Available data ::
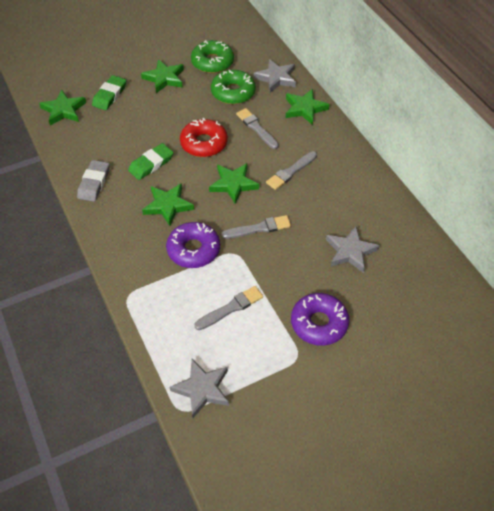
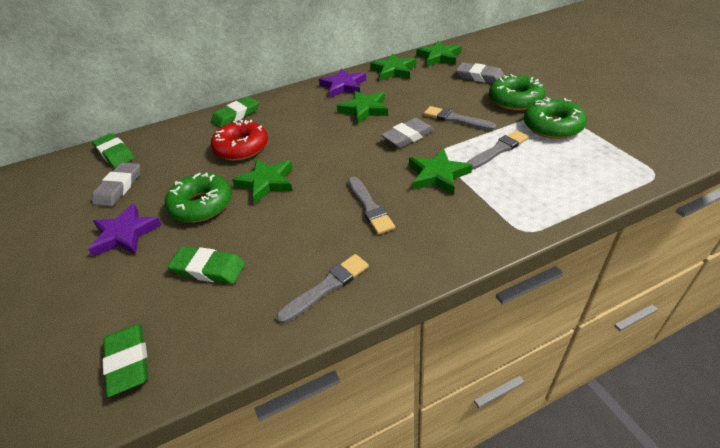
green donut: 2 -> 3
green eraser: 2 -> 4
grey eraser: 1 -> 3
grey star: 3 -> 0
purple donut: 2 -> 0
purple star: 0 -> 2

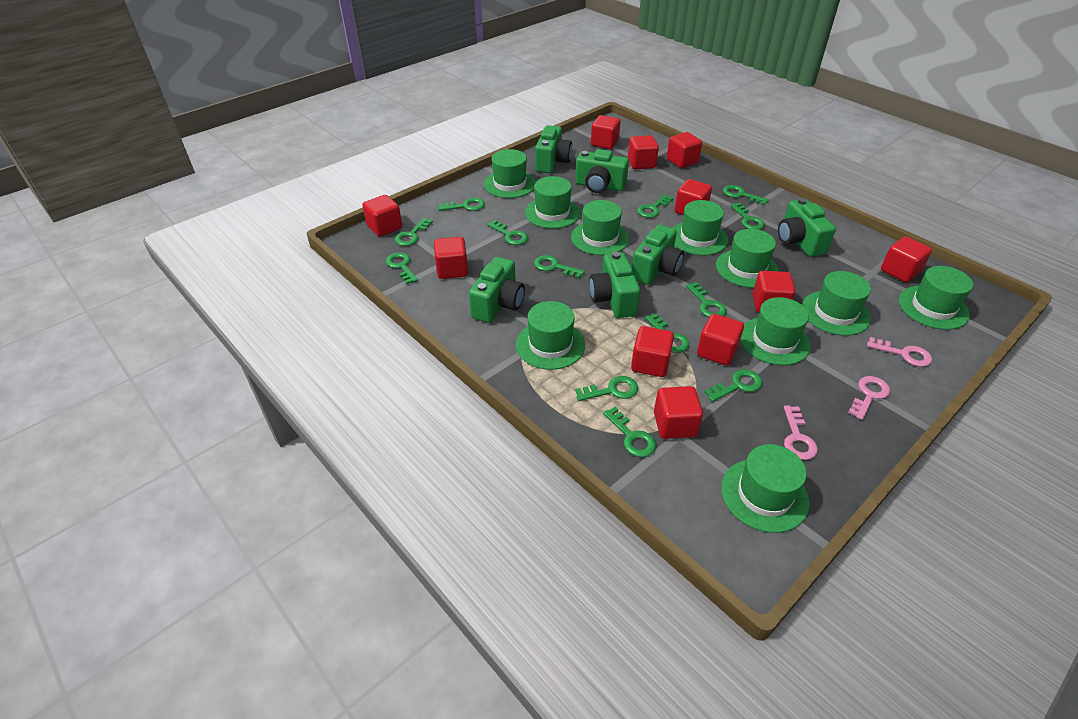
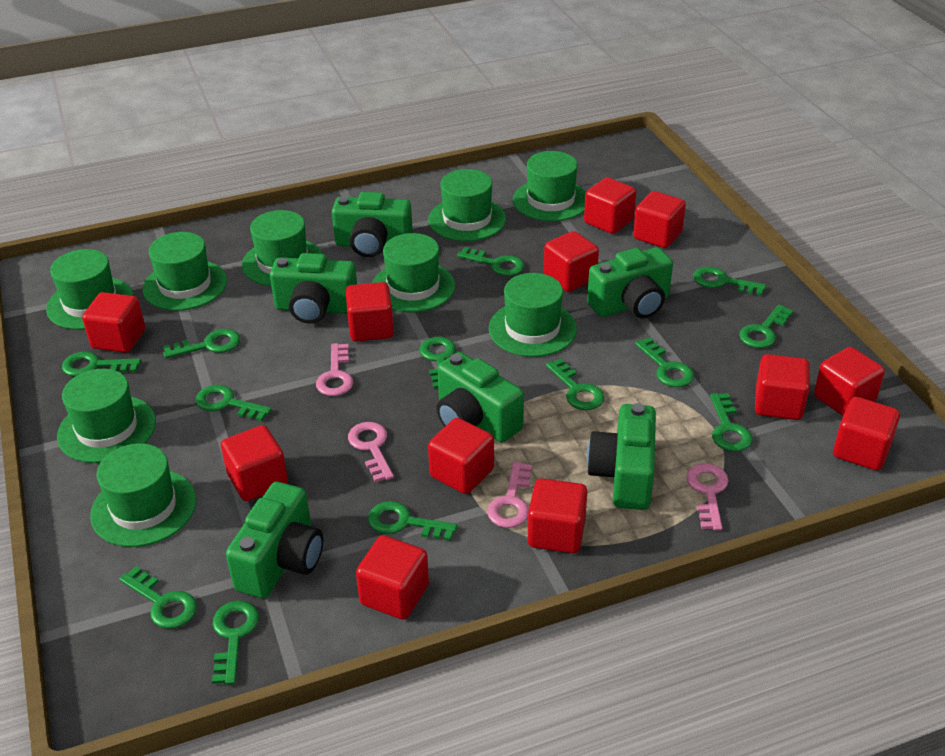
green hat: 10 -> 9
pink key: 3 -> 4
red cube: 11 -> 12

What to work on :: Copy out the data verbatim, excluding the pictures.

Result for this task ::
green donut: 2 -> 3
green eraser: 2 -> 4
grey eraser: 1 -> 3
grey star: 3 -> 0
purple donut: 2 -> 0
purple star: 0 -> 2

green hat: 10 -> 9
pink key: 3 -> 4
red cube: 11 -> 12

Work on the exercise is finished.